Please give the whole listing again word for word, and drop any pictures it holds.

| Given information |
---*---
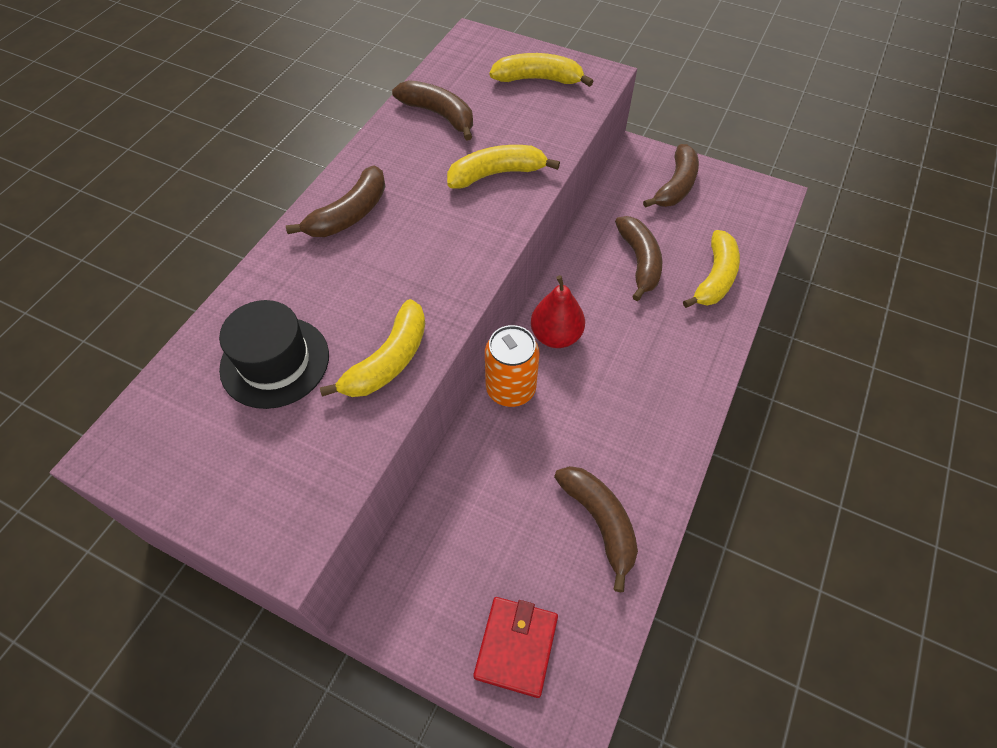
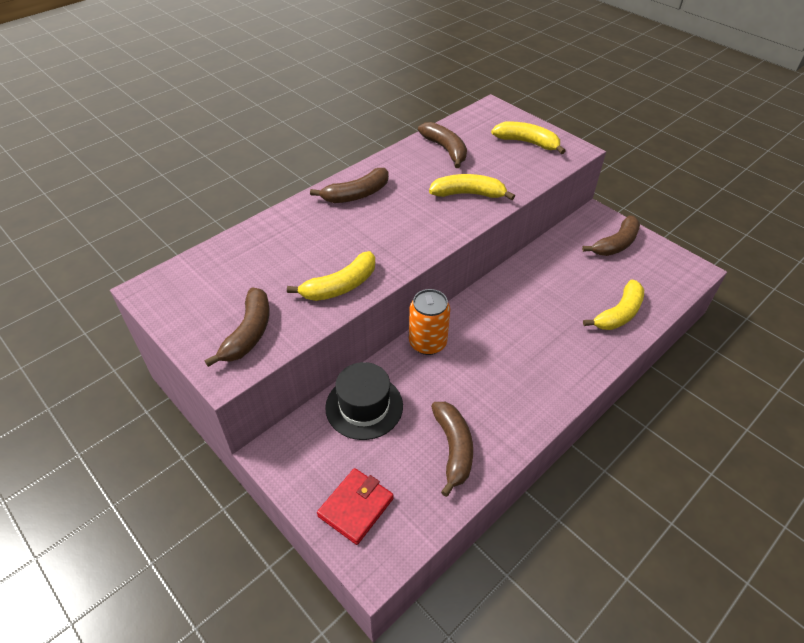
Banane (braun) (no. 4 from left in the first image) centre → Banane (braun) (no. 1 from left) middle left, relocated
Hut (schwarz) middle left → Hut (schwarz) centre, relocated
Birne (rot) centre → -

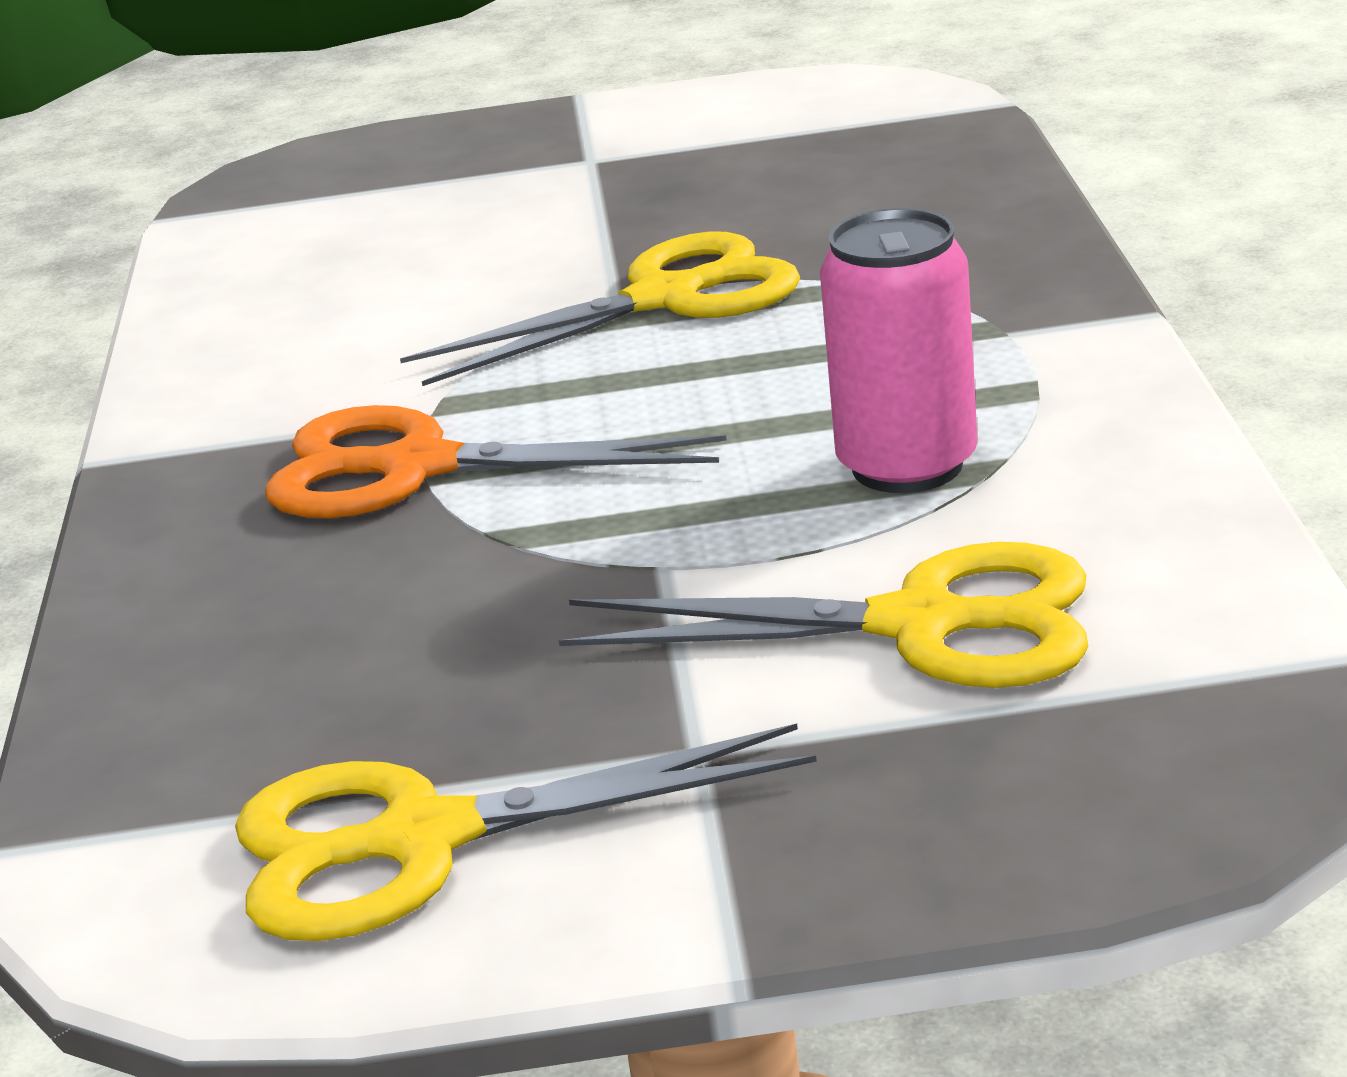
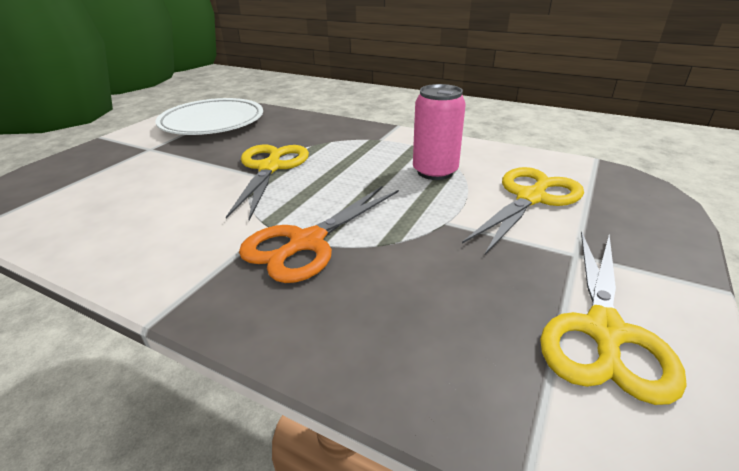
- → Teller (weiß) top left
---*---
| Solution to this exercise |
Banane (braun) (no. 4 from left in the first image) centre → Banane (braun) (no. 1 from left) middle left, relocated
Hut (schwarz) middle left → Hut (schwarz) centre, relocated
Birne (rot) centre → -

- → Teller (weiß) top left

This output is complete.